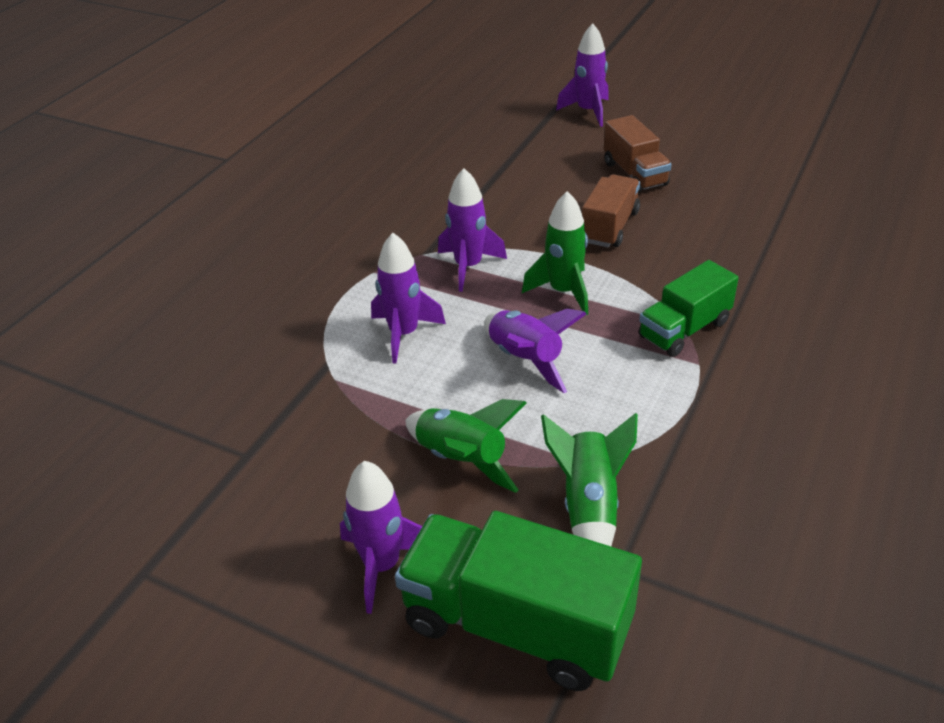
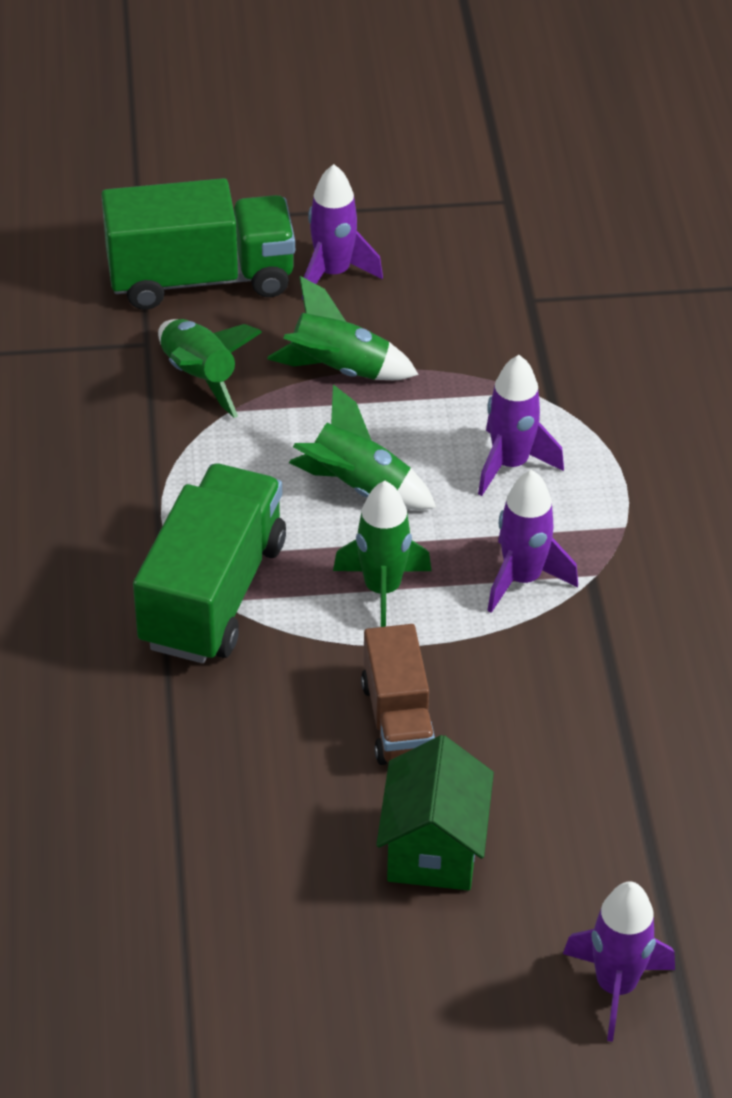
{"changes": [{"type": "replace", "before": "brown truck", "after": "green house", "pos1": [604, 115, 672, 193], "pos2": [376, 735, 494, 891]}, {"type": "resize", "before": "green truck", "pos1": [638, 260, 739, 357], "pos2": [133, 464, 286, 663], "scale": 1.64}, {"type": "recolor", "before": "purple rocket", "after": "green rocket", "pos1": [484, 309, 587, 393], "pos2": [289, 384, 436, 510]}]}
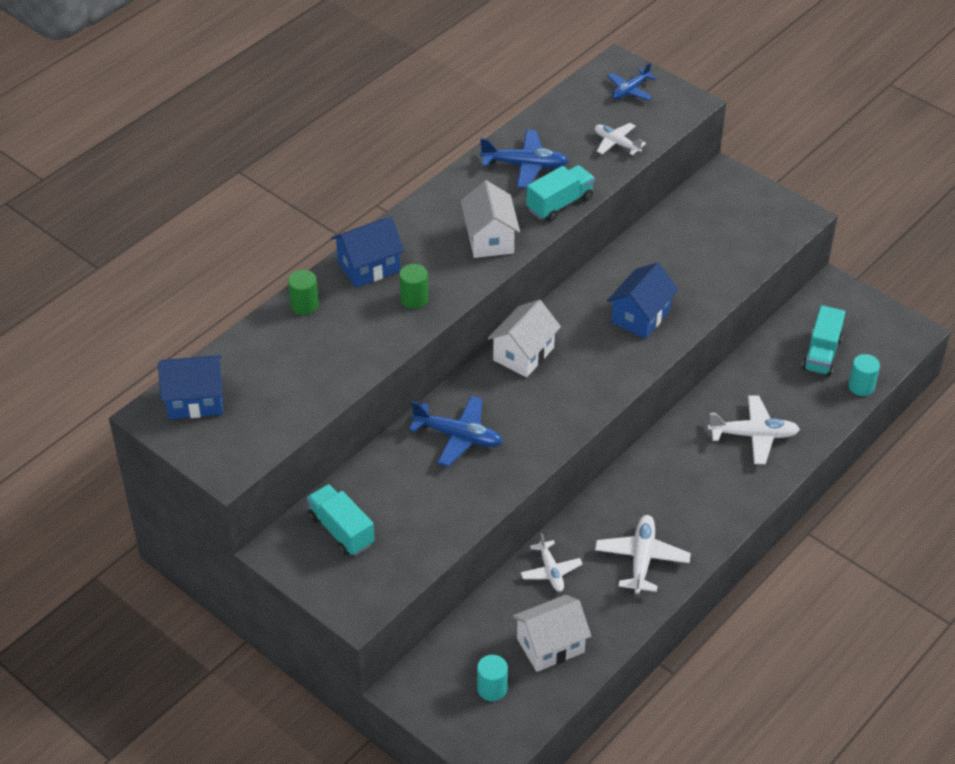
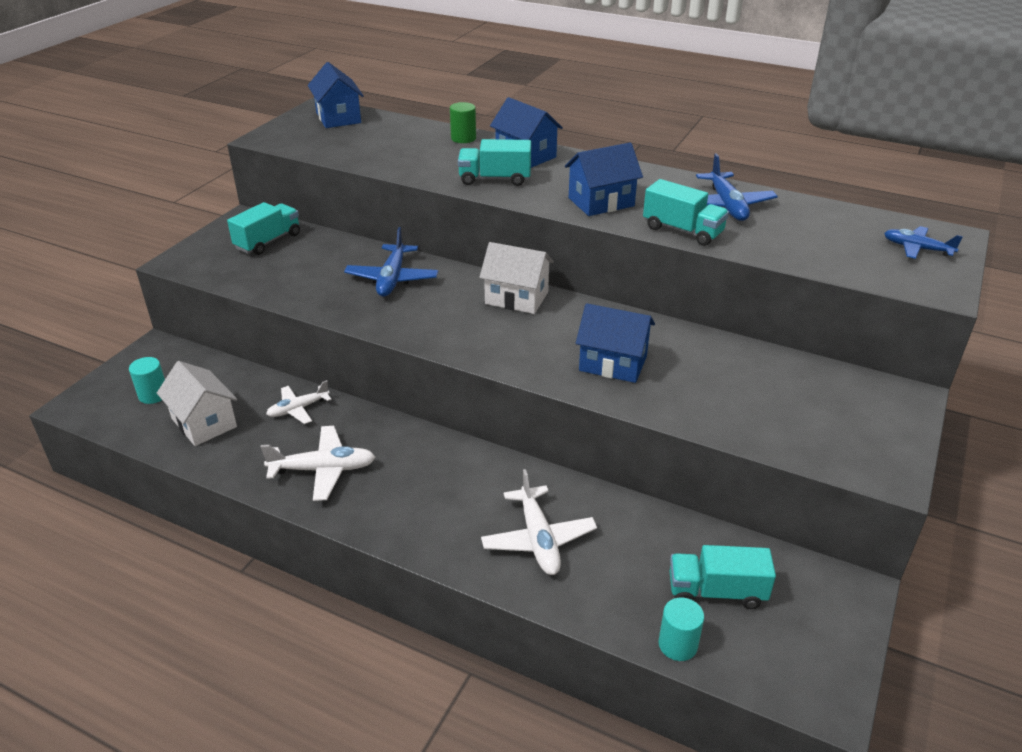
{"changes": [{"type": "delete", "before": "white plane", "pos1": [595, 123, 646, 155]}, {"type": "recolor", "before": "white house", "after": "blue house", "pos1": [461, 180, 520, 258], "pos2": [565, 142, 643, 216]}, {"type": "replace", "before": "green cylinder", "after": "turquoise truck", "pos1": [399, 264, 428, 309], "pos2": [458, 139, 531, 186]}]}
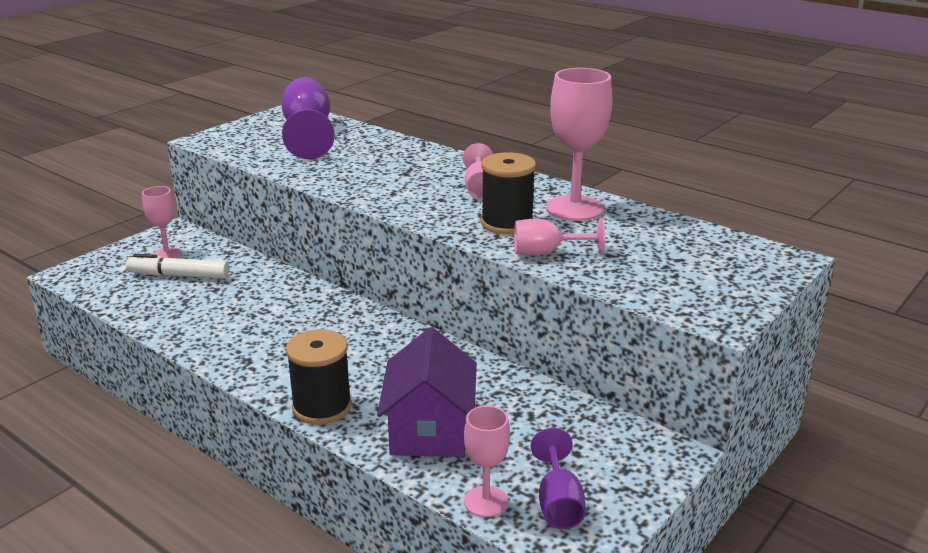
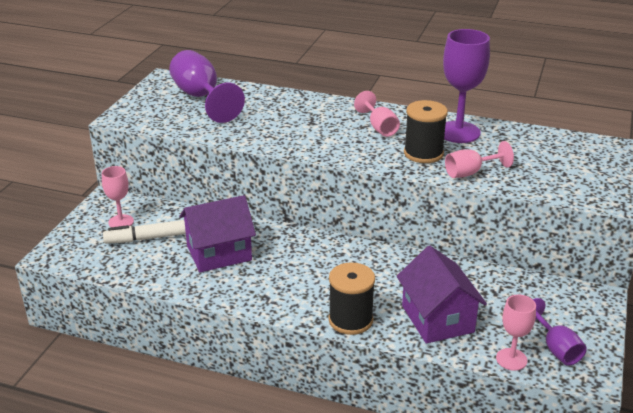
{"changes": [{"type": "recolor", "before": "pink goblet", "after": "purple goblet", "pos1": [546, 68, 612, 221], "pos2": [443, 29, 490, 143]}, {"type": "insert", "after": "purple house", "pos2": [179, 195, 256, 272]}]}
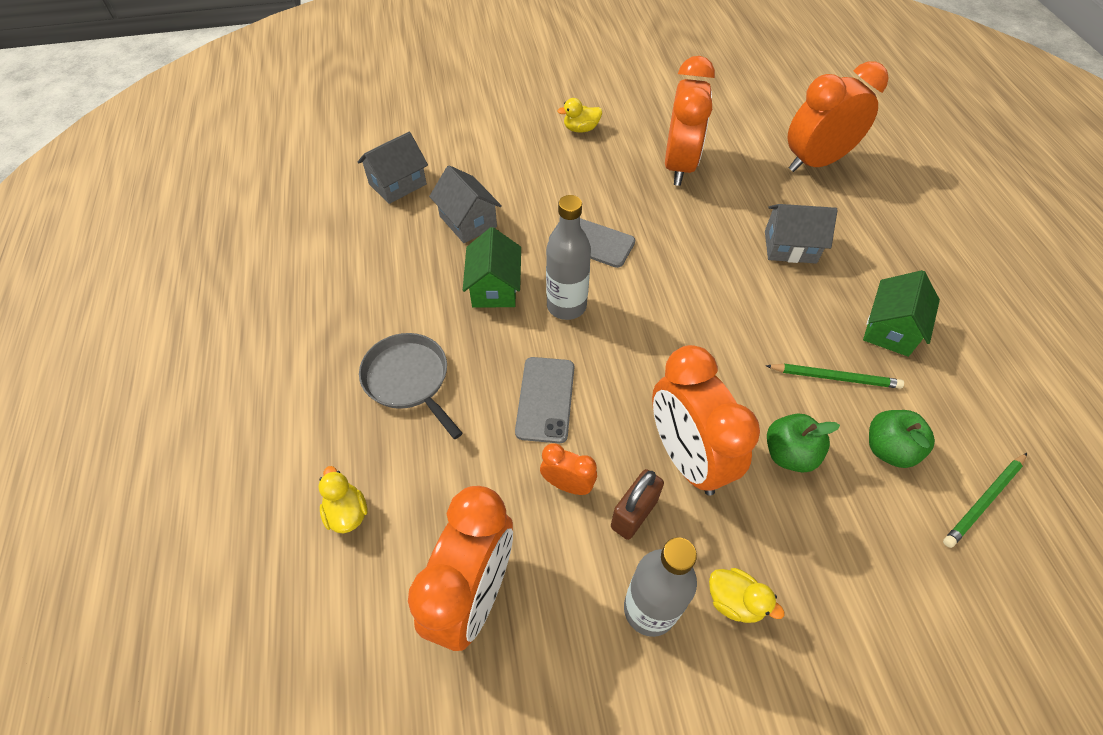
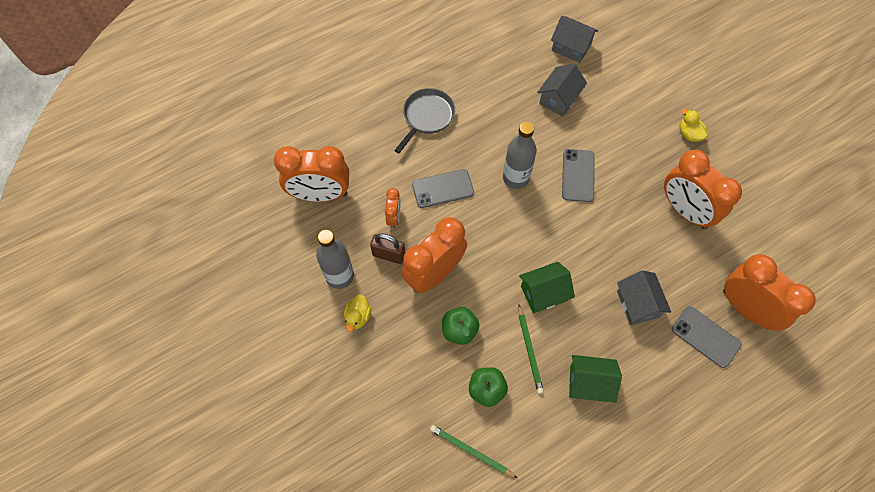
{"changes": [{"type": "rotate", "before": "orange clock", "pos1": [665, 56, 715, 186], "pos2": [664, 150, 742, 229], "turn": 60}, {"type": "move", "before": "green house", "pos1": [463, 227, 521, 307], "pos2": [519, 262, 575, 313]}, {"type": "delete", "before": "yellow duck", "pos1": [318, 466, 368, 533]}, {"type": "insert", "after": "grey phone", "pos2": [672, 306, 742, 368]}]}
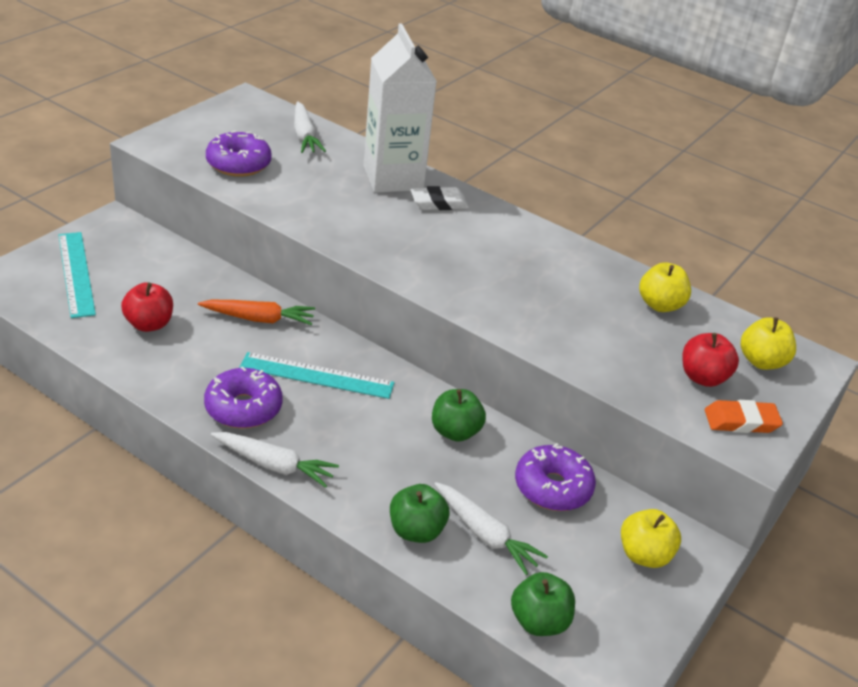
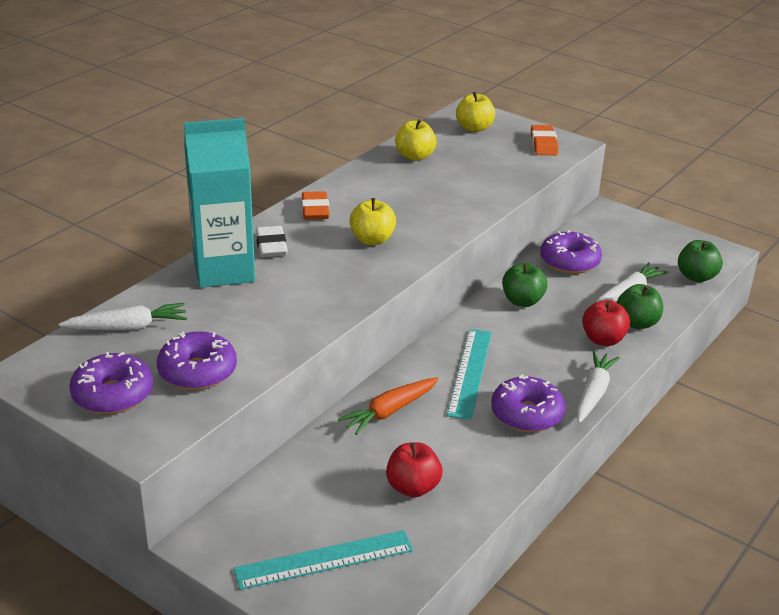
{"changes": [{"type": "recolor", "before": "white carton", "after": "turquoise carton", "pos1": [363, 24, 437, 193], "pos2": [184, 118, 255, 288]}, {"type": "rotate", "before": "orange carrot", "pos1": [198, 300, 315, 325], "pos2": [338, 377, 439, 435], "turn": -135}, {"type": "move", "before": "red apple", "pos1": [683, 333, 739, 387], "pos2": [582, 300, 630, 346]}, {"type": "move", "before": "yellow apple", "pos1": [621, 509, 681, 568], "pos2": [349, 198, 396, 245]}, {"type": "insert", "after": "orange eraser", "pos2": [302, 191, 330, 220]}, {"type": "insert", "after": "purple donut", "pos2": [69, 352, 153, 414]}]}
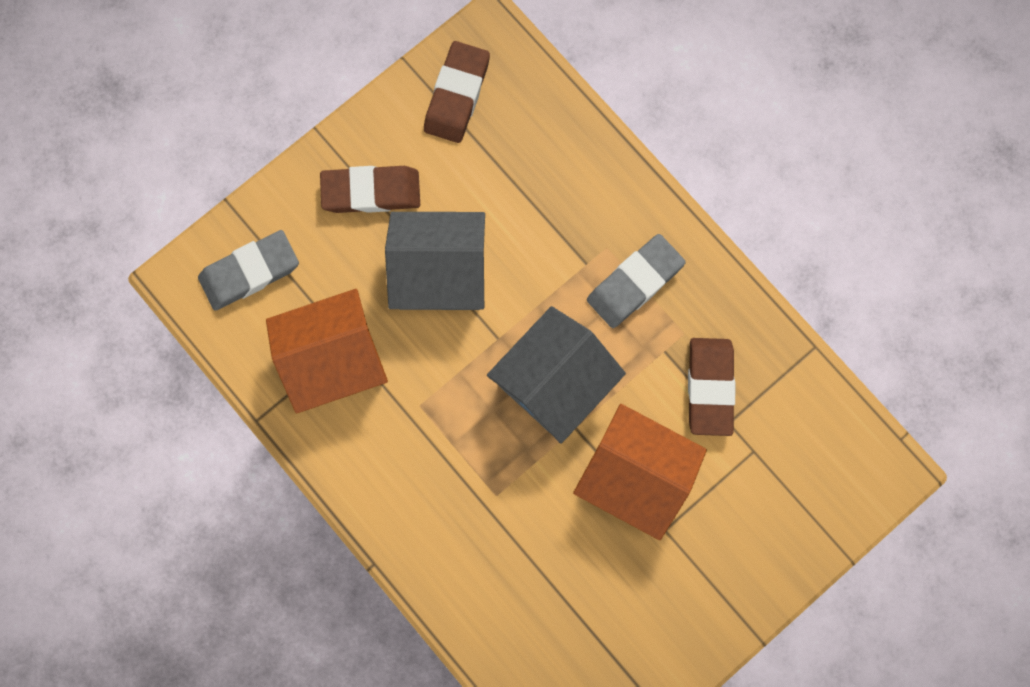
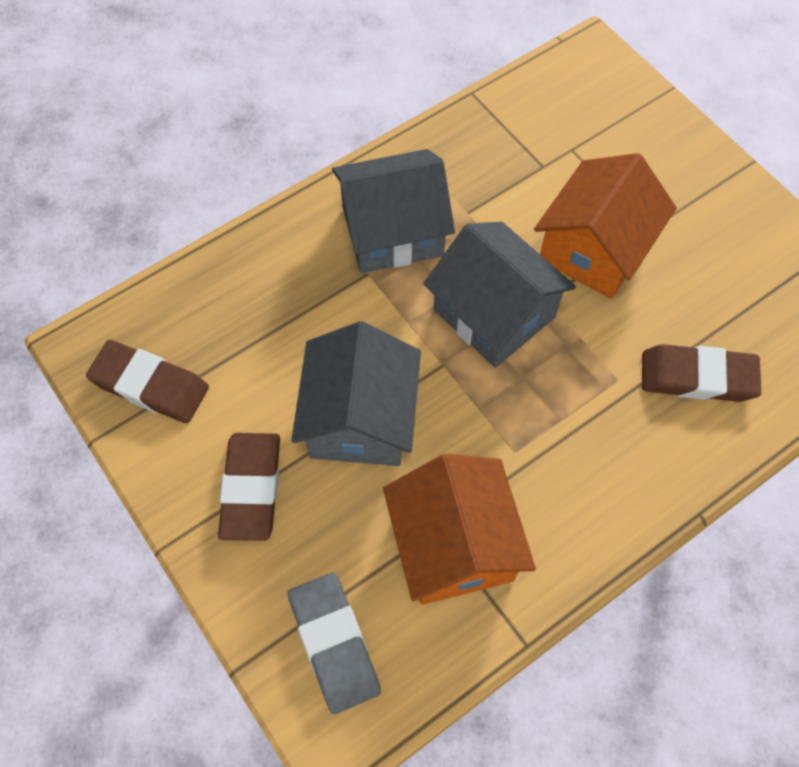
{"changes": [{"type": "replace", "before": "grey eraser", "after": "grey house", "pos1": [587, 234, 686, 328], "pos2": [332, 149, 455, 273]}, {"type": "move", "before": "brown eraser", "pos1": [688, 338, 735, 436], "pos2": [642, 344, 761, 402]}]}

★ ★ ★ ★ ★ ★ ★

Please give all of the material again, exactly, without the images.

# [SOLUTION TO THE EXERCISE]
{"changes": [{"type": "replace", "before": "brown truck", "after": "green house", "pos1": [604, 115, 672, 193], "pos2": [376, 735, 494, 891]}, {"type": "resize", "before": "green truck", "pos1": [638, 260, 739, 357], "pos2": [133, 464, 286, 663], "scale": 1.64}, {"type": "recolor", "before": "purple rocket", "after": "green rocket", "pos1": [484, 309, 587, 393], "pos2": [289, 384, 436, 510]}]}
{"changes": [{"type": "delete", "before": "white plane", "pos1": [595, 123, 646, 155]}, {"type": "recolor", "before": "white house", "after": "blue house", "pos1": [461, 180, 520, 258], "pos2": [565, 142, 643, 216]}, {"type": "replace", "before": "green cylinder", "after": "turquoise truck", "pos1": [399, 264, 428, 309], "pos2": [458, 139, 531, 186]}]}
{"changes": [{"type": "recolor", "before": "pink goblet", "after": "purple goblet", "pos1": [546, 68, 612, 221], "pos2": [443, 29, 490, 143]}, {"type": "insert", "after": "purple house", "pos2": [179, 195, 256, 272]}]}
{"changes": [{"type": "rotate", "before": "orange clock", "pos1": [665, 56, 715, 186], "pos2": [664, 150, 742, 229], "turn": 60}, {"type": "move", "before": "green house", "pos1": [463, 227, 521, 307], "pos2": [519, 262, 575, 313]}, {"type": "delete", "before": "yellow duck", "pos1": [318, 466, 368, 533]}, {"type": "insert", "after": "grey phone", "pos2": [672, 306, 742, 368]}]}
{"changes": [{"type": "recolor", "before": "white carton", "after": "turquoise carton", "pos1": [363, 24, 437, 193], "pos2": [184, 118, 255, 288]}, {"type": "rotate", "before": "orange carrot", "pos1": [198, 300, 315, 325], "pos2": [338, 377, 439, 435], "turn": -135}, {"type": "move", "before": "red apple", "pos1": [683, 333, 739, 387], "pos2": [582, 300, 630, 346]}, {"type": "move", "before": "yellow apple", "pos1": [621, 509, 681, 568], "pos2": [349, 198, 396, 245]}, {"type": "insert", "after": "orange eraser", "pos2": [302, 191, 330, 220]}, {"type": "insert", "after": "purple donut", "pos2": [69, 352, 153, 414]}]}
{"changes": [{"type": "replace", "before": "grey eraser", "after": "grey house", "pos1": [587, 234, 686, 328], "pos2": [332, 149, 455, 273]}, {"type": "move", "before": "brown eraser", "pos1": [688, 338, 735, 436], "pos2": [642, 344, 761, 402]}]}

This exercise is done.